:: Task objective ::
Each line from the start of the records through the line containing "recolor: pink_vudofun <161,376>" is to be transcribed exactly, and no other line is to be included.

[[ Exercise inputs open ]]

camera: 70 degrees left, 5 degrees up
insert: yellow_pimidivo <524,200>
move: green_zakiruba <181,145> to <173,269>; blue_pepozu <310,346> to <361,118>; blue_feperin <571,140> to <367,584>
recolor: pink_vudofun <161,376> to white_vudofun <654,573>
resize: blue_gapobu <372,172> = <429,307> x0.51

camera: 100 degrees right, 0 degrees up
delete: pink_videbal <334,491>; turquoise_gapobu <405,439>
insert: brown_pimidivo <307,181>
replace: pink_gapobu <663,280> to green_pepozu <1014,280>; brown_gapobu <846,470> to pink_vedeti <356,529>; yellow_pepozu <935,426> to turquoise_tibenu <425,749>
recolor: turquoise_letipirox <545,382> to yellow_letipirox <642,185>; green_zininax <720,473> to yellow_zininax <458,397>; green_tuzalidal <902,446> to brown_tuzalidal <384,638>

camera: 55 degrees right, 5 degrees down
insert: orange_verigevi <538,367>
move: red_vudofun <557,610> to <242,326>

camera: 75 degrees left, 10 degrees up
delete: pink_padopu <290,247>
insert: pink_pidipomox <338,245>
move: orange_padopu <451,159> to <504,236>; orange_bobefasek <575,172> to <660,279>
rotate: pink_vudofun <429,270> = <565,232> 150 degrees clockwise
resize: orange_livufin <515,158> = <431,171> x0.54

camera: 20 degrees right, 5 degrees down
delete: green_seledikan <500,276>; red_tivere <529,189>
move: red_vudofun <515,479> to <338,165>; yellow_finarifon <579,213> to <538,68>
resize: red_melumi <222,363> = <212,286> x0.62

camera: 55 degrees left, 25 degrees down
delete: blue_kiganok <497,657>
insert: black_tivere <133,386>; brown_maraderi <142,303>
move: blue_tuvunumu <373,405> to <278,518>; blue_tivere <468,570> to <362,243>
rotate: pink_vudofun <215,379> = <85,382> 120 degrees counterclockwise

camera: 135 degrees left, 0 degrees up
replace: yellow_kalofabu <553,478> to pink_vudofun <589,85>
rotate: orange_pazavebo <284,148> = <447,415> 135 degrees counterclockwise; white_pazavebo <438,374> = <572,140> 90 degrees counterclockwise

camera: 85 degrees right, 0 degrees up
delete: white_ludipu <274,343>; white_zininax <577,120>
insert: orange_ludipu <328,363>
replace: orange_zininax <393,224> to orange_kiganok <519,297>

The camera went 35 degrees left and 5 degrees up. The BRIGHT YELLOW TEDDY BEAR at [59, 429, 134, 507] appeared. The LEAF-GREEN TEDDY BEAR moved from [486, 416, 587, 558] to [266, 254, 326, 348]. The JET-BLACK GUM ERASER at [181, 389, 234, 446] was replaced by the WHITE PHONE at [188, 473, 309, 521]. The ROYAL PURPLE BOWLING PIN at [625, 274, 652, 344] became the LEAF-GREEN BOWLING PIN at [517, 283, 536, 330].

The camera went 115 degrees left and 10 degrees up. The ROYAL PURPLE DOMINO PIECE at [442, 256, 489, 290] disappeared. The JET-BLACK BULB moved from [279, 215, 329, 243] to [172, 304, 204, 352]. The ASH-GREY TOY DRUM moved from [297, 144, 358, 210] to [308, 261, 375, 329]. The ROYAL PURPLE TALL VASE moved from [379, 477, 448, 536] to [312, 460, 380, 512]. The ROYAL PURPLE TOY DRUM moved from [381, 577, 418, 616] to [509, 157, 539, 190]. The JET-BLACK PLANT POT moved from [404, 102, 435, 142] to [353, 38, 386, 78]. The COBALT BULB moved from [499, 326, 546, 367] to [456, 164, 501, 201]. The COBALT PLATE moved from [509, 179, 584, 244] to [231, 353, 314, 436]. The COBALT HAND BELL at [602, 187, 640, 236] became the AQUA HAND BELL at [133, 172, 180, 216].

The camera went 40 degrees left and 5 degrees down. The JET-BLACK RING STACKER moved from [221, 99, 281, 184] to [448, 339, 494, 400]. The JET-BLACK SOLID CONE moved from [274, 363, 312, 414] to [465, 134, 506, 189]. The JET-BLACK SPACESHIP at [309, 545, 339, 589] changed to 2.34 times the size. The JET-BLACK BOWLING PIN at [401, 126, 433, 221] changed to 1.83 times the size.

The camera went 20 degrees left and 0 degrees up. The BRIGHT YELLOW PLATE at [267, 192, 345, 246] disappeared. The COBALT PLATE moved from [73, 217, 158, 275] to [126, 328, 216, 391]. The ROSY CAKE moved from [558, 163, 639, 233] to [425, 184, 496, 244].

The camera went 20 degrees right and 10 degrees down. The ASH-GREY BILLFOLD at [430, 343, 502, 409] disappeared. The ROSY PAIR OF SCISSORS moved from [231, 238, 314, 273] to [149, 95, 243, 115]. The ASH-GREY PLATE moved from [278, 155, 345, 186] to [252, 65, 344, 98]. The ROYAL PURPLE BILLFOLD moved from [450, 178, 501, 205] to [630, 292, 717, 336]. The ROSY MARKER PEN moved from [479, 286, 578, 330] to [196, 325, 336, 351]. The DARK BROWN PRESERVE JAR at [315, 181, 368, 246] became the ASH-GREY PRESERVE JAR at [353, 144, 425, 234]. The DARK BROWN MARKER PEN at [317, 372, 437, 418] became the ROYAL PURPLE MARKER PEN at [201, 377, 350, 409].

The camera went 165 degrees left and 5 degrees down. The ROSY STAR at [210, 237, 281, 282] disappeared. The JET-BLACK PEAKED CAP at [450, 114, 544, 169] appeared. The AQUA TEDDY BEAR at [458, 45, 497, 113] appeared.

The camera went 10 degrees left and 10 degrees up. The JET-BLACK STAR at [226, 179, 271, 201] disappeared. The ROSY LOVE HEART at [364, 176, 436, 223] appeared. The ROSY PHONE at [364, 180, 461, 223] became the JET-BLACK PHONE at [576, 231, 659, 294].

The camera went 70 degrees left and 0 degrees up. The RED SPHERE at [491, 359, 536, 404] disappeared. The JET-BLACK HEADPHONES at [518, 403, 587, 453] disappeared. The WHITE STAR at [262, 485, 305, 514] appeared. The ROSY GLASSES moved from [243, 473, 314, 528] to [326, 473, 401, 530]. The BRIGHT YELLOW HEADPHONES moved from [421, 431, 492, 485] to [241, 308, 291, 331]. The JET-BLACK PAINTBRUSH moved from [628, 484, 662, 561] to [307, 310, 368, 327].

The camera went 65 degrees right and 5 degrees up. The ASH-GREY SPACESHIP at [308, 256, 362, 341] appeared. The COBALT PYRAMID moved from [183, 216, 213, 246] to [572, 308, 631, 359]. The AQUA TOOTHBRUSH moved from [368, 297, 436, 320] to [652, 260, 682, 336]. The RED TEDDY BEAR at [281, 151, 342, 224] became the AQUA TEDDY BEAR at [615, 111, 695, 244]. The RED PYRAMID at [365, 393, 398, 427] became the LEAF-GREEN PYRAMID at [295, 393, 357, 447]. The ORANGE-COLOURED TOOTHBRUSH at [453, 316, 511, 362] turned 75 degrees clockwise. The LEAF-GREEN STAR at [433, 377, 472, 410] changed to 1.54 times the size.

[[ Exercise inputs closed ]]

:: Response to the exercise ::
camera: 70 degrees left, 5 degrees up
insert: yellow_pimidivo <524,200>
move: green_zakiruba <181,145> to <173,269>; blue_pepozu <310,346> to <361,118>; blue_feperin <571,140> to <367,584>
recolor: pink_vudofun <161,376> to white_vudofun <654,573>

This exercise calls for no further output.